======== DATA SHOWN ========

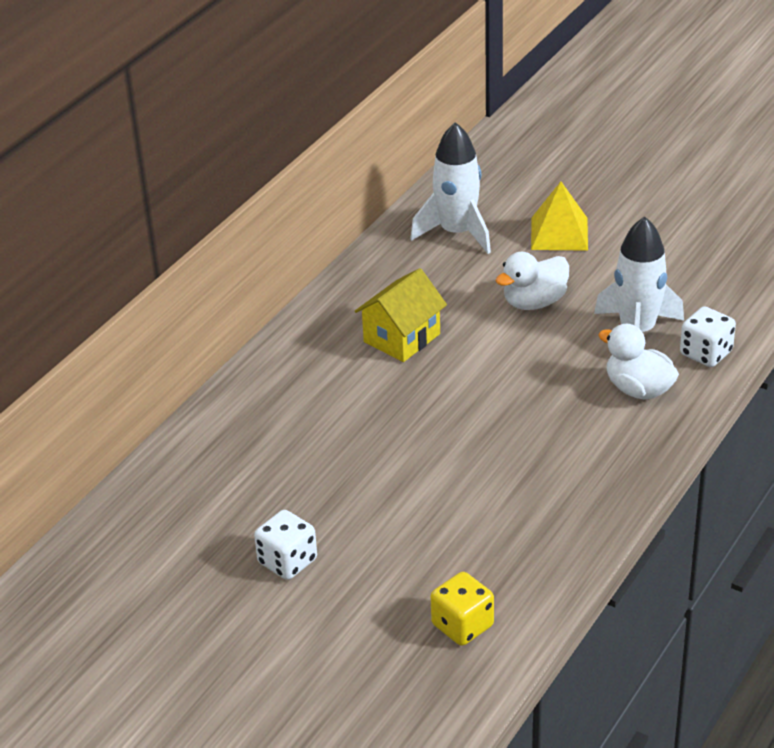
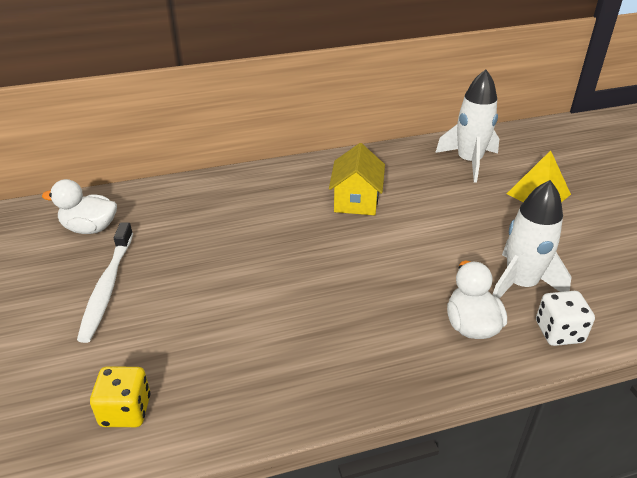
camera: 40 degrees right, 0 degrees up
(287, 561) = (107, 287): white dice -> white toothbrush
(402, 338) = (356, 200): yellow house -> yellow house turned 75 degrees counterclockwise
(534, 302) = (468, 225): white duck -> white duck (90, 228)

========

## PROBLEM STATEMENT
Copy out all the data exactly. No images belong in the copy.

## RESULT FOR THIS TASK
camera: 40 degrees right, 0 degrees up
(287, 561) = (107, 287): white dice -> white toothbrush
(402, 338) = (356, 200): yellow house -> yellow house turned 75 degrees counterclockwise
(534, 302) = (468, 225): white duck -> white duck (90, 228)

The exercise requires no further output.